TASK MATERIAL.

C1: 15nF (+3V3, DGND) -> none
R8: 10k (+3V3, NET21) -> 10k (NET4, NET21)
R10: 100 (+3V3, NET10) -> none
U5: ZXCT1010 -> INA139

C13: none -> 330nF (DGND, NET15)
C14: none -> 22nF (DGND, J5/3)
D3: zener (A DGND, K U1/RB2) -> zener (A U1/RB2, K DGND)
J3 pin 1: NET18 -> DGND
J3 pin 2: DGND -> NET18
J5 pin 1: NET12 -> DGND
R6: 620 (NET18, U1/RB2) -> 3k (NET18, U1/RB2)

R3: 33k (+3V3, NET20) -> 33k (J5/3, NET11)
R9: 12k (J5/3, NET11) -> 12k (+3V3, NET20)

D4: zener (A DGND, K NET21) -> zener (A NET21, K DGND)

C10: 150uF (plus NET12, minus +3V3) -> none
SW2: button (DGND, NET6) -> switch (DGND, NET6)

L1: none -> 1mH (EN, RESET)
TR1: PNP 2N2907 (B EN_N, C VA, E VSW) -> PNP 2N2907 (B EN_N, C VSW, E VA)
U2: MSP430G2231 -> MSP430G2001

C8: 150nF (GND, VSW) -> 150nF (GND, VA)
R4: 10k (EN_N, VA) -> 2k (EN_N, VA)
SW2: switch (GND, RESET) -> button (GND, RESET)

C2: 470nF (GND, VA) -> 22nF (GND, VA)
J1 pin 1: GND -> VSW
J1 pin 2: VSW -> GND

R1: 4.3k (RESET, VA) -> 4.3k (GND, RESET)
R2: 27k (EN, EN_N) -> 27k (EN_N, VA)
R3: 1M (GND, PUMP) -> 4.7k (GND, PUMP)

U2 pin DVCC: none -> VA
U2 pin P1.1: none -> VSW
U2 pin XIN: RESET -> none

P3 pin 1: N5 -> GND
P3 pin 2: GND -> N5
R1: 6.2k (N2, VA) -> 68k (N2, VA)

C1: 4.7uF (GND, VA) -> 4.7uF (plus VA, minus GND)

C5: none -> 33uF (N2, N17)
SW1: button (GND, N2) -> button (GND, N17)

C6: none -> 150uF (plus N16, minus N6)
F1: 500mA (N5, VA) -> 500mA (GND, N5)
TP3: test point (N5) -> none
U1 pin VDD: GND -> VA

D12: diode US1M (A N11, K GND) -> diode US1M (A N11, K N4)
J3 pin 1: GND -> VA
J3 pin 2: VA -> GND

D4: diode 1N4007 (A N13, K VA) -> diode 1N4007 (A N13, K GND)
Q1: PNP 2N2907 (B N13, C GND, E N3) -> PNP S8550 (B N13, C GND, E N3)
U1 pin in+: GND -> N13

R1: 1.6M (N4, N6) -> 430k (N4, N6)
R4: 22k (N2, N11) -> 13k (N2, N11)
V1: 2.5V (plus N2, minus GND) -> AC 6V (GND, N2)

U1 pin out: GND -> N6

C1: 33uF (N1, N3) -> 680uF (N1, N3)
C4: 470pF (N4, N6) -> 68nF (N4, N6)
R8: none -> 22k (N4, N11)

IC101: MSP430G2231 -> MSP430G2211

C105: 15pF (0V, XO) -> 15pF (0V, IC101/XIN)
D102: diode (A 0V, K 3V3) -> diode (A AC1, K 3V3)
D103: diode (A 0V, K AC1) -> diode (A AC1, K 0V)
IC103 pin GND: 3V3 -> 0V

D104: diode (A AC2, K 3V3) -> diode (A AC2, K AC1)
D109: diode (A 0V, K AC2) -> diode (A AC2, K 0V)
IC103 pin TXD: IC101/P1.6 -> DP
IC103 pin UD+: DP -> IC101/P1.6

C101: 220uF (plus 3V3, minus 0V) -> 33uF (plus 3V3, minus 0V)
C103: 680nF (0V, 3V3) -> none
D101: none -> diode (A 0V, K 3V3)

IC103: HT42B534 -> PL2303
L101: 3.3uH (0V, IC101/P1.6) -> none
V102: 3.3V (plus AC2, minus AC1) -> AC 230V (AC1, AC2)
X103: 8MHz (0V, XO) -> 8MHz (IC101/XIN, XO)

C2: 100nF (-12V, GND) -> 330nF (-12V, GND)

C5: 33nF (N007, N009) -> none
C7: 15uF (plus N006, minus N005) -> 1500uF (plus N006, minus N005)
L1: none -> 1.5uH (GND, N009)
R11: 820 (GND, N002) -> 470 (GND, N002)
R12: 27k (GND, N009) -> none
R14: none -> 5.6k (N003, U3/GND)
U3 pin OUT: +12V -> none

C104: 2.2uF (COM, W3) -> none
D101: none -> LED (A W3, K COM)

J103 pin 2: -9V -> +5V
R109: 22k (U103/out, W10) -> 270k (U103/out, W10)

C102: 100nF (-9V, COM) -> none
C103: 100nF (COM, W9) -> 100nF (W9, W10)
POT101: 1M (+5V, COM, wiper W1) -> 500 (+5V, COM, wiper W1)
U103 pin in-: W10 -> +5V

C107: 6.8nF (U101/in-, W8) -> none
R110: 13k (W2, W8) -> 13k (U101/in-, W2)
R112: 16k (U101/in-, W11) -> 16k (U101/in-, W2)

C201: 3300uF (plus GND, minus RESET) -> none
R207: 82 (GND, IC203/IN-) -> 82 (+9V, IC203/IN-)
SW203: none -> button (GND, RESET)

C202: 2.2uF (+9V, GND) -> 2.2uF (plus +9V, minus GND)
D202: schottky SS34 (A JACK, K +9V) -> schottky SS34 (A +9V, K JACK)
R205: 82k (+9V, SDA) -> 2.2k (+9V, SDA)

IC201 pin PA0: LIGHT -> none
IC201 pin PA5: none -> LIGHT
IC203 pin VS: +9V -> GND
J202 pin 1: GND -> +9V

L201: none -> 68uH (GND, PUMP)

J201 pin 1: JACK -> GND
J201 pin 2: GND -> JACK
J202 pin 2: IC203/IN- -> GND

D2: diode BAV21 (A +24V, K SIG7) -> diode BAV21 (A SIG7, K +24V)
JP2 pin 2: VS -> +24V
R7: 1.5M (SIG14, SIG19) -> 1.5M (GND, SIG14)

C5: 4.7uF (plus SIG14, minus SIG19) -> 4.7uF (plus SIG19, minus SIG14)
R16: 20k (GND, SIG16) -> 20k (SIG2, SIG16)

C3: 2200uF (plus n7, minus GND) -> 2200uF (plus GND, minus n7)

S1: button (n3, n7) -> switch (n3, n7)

REQUIRED WORK.
Copy out the data shown above without altering anything.

RESULT FOR THIS EXERCISE.
C1: 15nF (+3V3, DGND) -> none
R8: 10k (+3V3, NET21) -> 10k (NET4, NET21)
R10: 100 (+3V3, NET10) -> none
U5: ZXCT1010 -> INA139

C13: none -> 330nF (DGND, NET15)
C14: none -> 22nF (DGND, J5/3)
D3: zener (A DGND, K U1/RB2) -> zener (A U1/RB2, K DGND)
J3 pin 1: NET18 -> DGND
J3 pin 2: DGND -> NET18
J5 pin 1: NET12 -> DGND
R6: 620 (NET18, U1/RB2) -> 3k (NET18, U1/RB2)

R3: 33k (+3V3, NET20) -> 33k (J5/3, NET11)
R9: 12k (J5/3, NET11) -> 12k (+3V3, NET20)

D4: zener (A DGND, K NET21) -> zener (A NET21, K DGND)

C10: 150uF (plus NET12, minus +3V3) -> none
SW2: button (DGND, NET6) -> switch (DGND, NET6)

L1: none -> 1mH (EN, RESET)
TR1: PNP 2N2907 (B EN_N, C VA, E VSW) -> PNP 2N2907 (B EN_N, C VSW, E VA)
U2: MSP430G2231 -> MSP430G2001

C8: 150nF (GND, VSW) -> 150nF (GND, VA)
R4: 10k (EN_N, VA) -> 2k (EN_N, VA)
SW2: switch (GND, RESET) -> button (GND, RESET)

C2: 470nF (GND, VA) -> 22nF (GND, VA)
J1 pin 1: GND -> VSW
J1 pin 2: VSW -> GND

R1: 4.3k (RESET, VA) -> 4.3k (GND, RESET)
R2: 27k (EN, EN_N) -> 27k (EN_N, VA)
R3: 1M (GND, PUMP) -> 4.7k (GND, PUMP)

U2 pin DVCC: none -> VA
U2 pin P1.1: none -> VSW
U2 pin XIN: RESET -> none

P3 pin 1: N5 -> GND
P3 pin 2: GND -> N5
R1: 6.2k (N2, VA) -> 68k (N2, VA)

C1: 4.7uF (GND, VA) -> 4.7uF (plus VA, minus GND)

C5: none -> 33uF (N2, N17)
SW1: button (GND, N2) -> button (GND, N17)

C6: none -> 150uF (plus N16, minus N6)
F1: 500mA (N5, VA) -> 500mA (GND, N5)
TP3: test point (N5) -> none
U1 pin VDD: GND -> VA

D12: diode US1M (A N11, K GND) -> diode US1M (A N11, K N4)
J3 pin 1: GND -> VA
J3 pin 2: VA -> GND

D4: diode 1N4007 (A N13, K VA) -> diode 1N4007 (A N13, K GND)
Q1: PNP 2N2907 (B N13, C GND, E N3) -> PNP S8550 (B N13, C GND, E N3)
U1 pin in+: GND -> N13

R1: 1.6M (N4, N6) -> 430k (N4, N6)
R4: 22k (N2, N11) -> 13k (N2, N11)
V1: 2.5V (plus N2, minus GND) -> AC 6V (GND, N2)

U1 pin out: GND -> N6

C1: 33uF (N1, N3) -> 680uF (N1, N3)
C4: 470pF (N4, N6) -> 68nF (N4, N6)
R8: none -> 22k (N4, N11)

IC101: MSP430G2231 -> MSP430G2211

C105: 15pF (0V, XO) -> 15pF (0V, IC101/XIN)
D102: diode (A 0V, K 3V3) -> diode (A AC1, K 3V3)
D103: diode (A 0V, K AC1) -> diode (A AC1, K 0V)
IC103 pin GND: 3V3 -> 0V

D104: diode (A AC2, K 3V3) -> diode (A AC2, K AC1)
D109: diode (A 0V, K AC2) -> diode (A AC2, K 0V)
IC103 pin TXD: IC101/P1.6 -> DP
IC103 pin UD+: DP -> IC101/P1.6

C101: 220uF (plus 3V3, minus 0V) -> 33uF (plus 3V3, minus 0V)
C103: 680nF (0V, 3V3) -> none
D101: none -> diode (A 0V, K 3V3)

IC103: HT42B534 -> PL2303
L101: 3.3uH (0V, IC101/P1.6) -> none
V102: 3.3V (plus AC2, minus AC1) -> AC 230V (AC1, AC2)
X103: 8MHz (0V, XO) -> 8MHz (IC101/XIN, XO)

C2: 100nF (-12V, GND) -> 330nF (-12V, GND)

C5: 33nF (N007, N009) -> none
C7: 15uF (plus N006, minus N005) -> 1500uF (plus N006, minus N005)
L1: none -> 1.5uH (GND, N009)
R11: 820 (GND, N002) -> 470 (GND, N002)
R12: 27k (GND, N009) -> none
R14: none -> 5.6k (N003, U3/GND)
U3 pin OUT: +12V -> none

C104: 2.2uF (COM, W3) -> none
D101: none -> LED (A W3, K COM)

J103 pin 2: -9V -> +5V
R109: 22k (U103/out, W10) -> 270k (U103/out, W10)

C102: 100nF (-9V, COM) -> none
C103: 100nF (COM, W9) -> 100nF (W9, W10)
POT101: 1M (+5V, COM, wiper W1) -> 500 (+5V, COM, wiper W1)
U103 pin in-: W10 -> +5V

C107: 6.8nF (U101/in-, W8) -> none
R110: 13k (W2, W8) -> 13k (U101/in-, W2)
R112: 16k (U101/in-, W11) -> 16k (U101/in-, W2)

C201: 3300uF (plus GND, minus RESET) -> none
R207: 82 (GND, IC203/IN-) -> 82 (+9V, IC203/IN-)
SW203: none -> button (GND, RESET)

C202: 2.2uF (+9V, GND) -> 2.2uF (plus +9V, minus GND)
D202: schottky SS34 (A JACK, K +9V) -> schottky SS34 (A +9V, K JACK)
R205: 82k (+9V, SDA) -> 2.2k (+9V, SDA)

IC201 pin PA0: LIGHT -> none
IC201 pin PA5: none -> LIGHT
IC203 pin VS: +9V -> GND
J202 pin 1: GND -> +9V

L201: none -> 68uH (GND, PUMP)

J201 pin 1: JACK -> GND
J201 pin 2: GND -> JACK
J202 pin 2: IC203/IN- -> GND

D2: diode BAV21 (A +24V, K SIG7) -> diode BAV21 (A SIG7, K +24V)
JP2 pin 2: VS -> +24V
R7: 1.5M (SIG14, SIG19) -> 1.5M (GND, SIG14)

C5: 4.7uF (plus SIG14, minus SIG19) -> 4.7uF (plus SIG19, minus SIG14)
R16: 20k (GND, SIG16) -> 20k (SIG2, SIG16)

C3: 2200uF (plus n7, minus GND) -> 2200uF (plus GND, minus n7)

S1: button (n3, n7) -> switch (n3, n7)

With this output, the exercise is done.